__Work task__
Please copy the lines below, exactly as they are, from the one with "none -> blue brick B6:C6 level 1" through the one with "none -> lime brick E5:G5 level 2", and leave out the pictures.

__Supplied material__
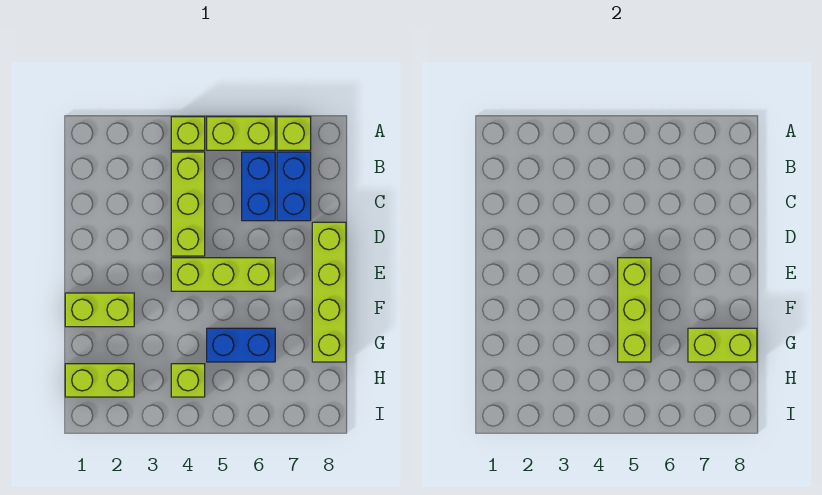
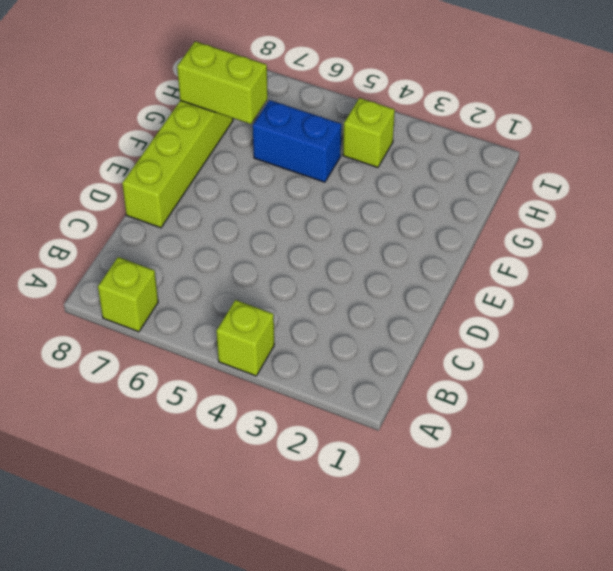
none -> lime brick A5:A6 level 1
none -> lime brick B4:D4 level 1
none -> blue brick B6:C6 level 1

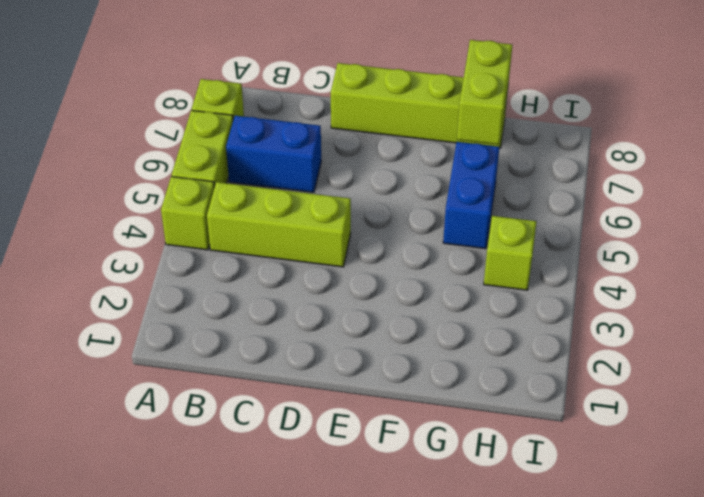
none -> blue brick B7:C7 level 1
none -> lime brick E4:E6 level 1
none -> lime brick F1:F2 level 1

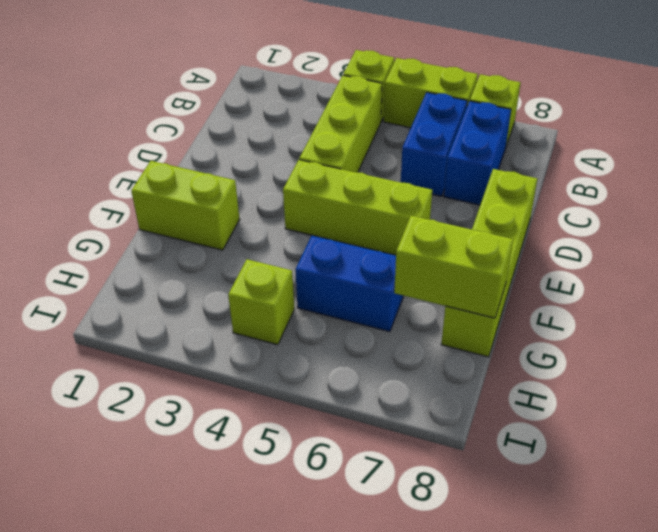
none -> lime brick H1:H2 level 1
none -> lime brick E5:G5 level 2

...

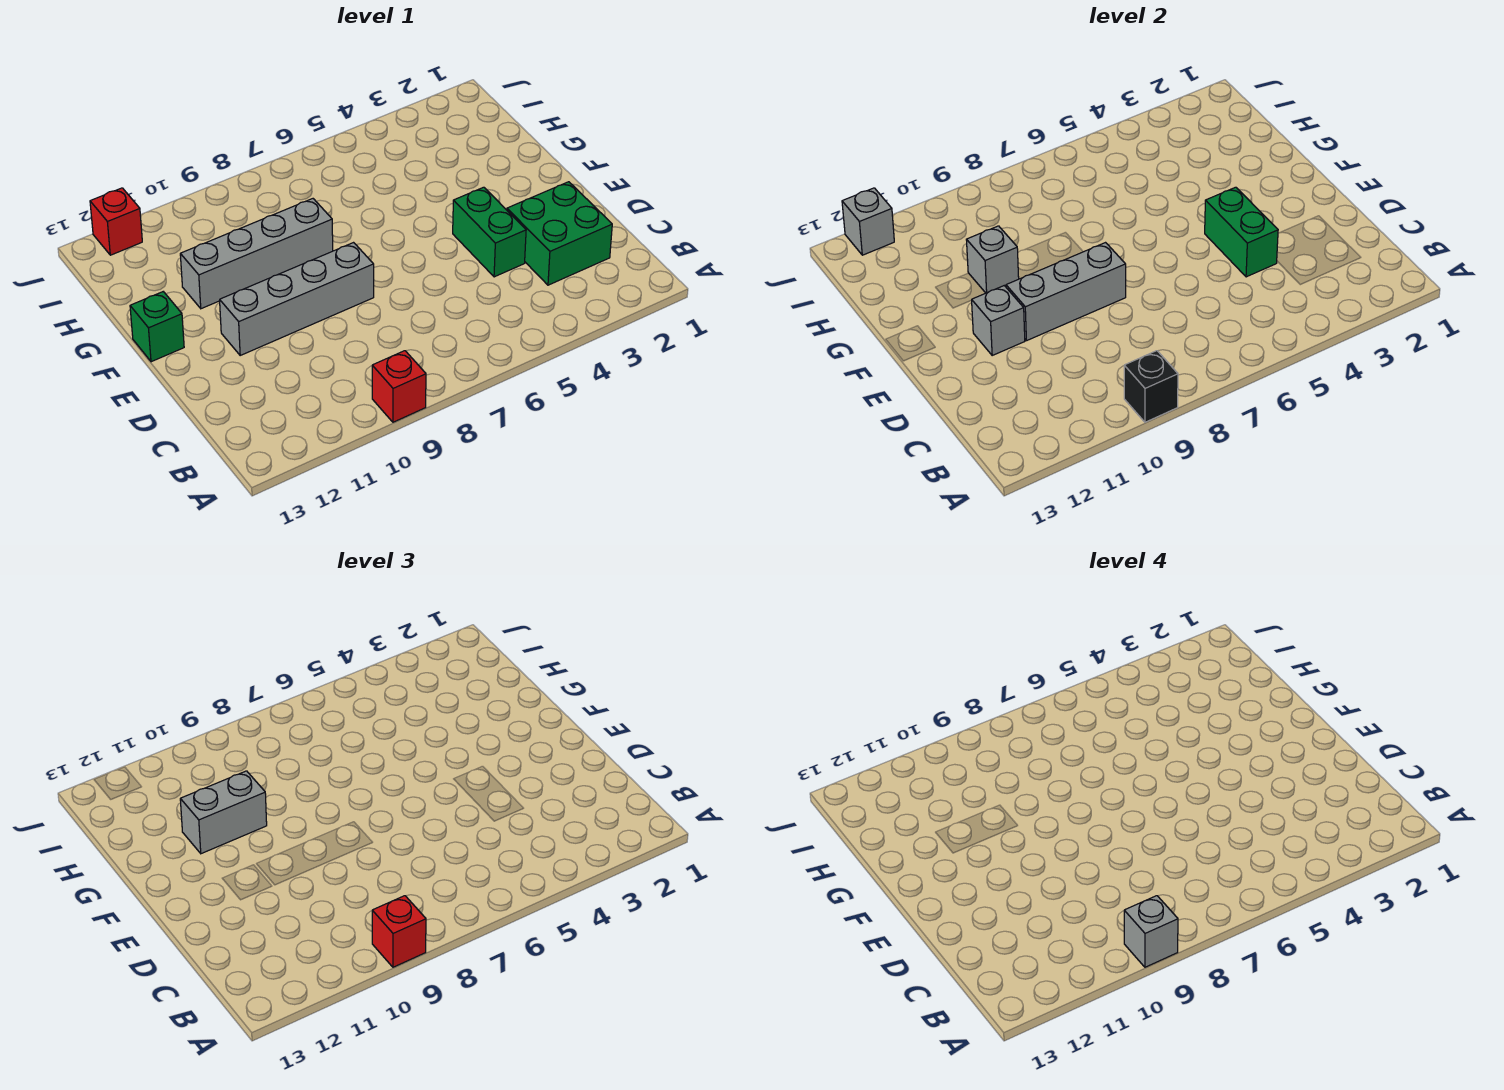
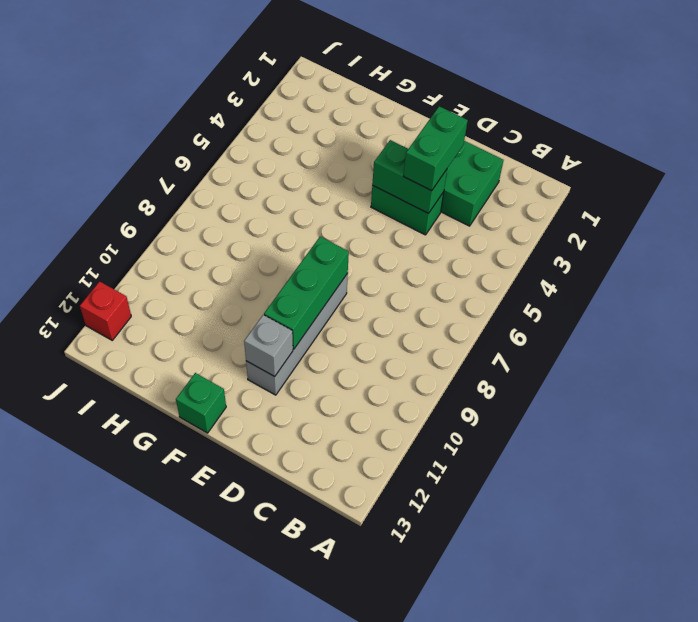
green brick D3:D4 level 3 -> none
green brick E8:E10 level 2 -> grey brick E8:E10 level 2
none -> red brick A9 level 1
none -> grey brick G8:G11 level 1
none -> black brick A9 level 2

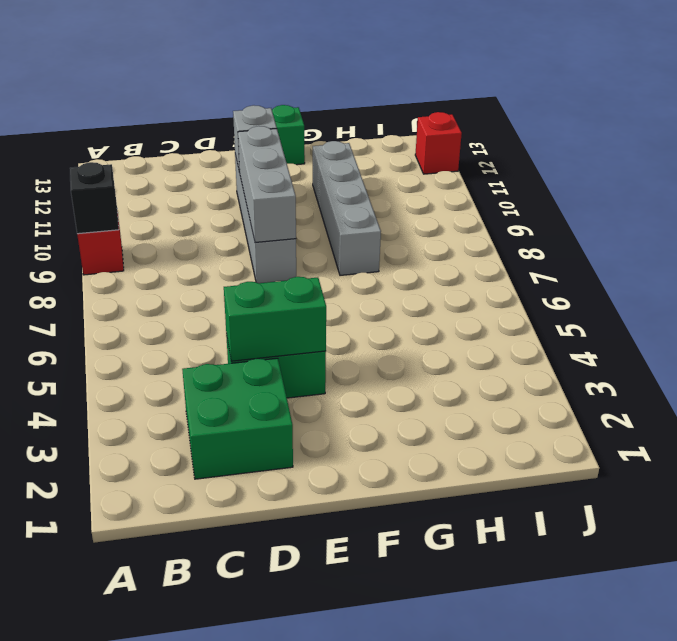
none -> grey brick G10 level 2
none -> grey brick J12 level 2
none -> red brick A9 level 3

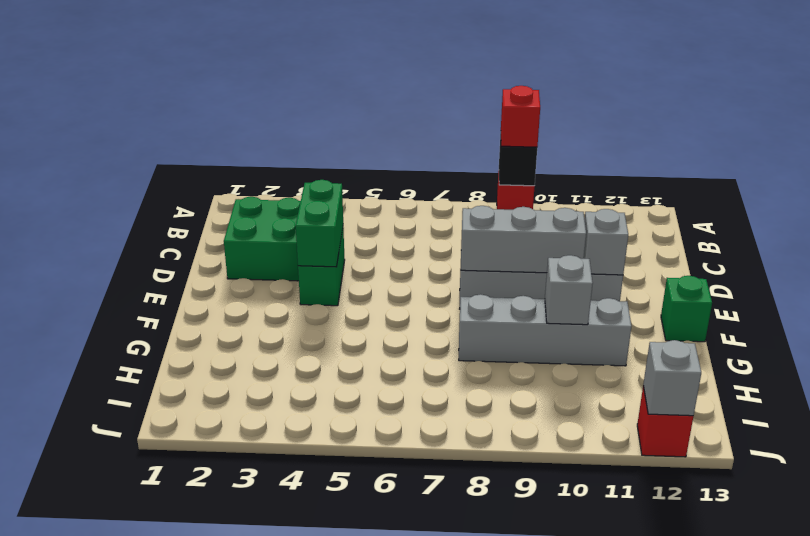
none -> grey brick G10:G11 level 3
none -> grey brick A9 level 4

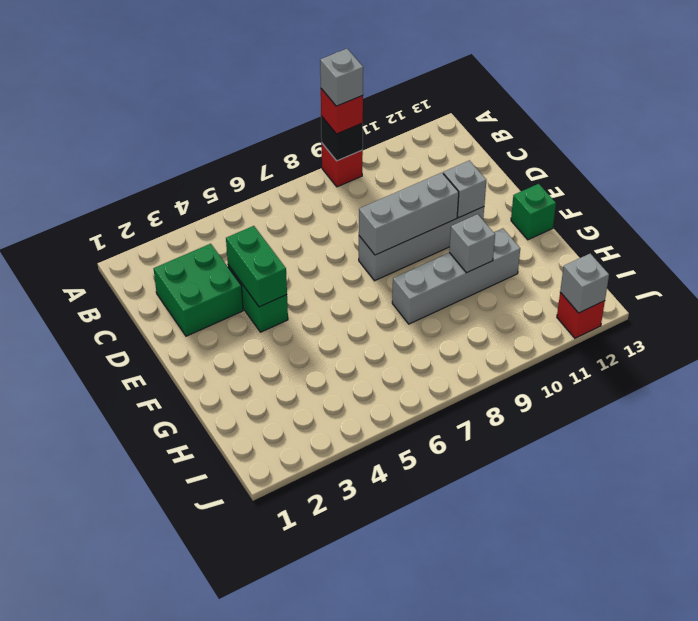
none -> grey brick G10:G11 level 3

__Reply to the exercise__
none -> blue brick B6:C6 level 1

none -> blue brick B7:C7 level 1
none -> lime brick E4:E6 level 1
none -> lime brick F1:F2 level 1

none -> lime brick H1:H2 level 1
none -> lime brick E5:G5 level 2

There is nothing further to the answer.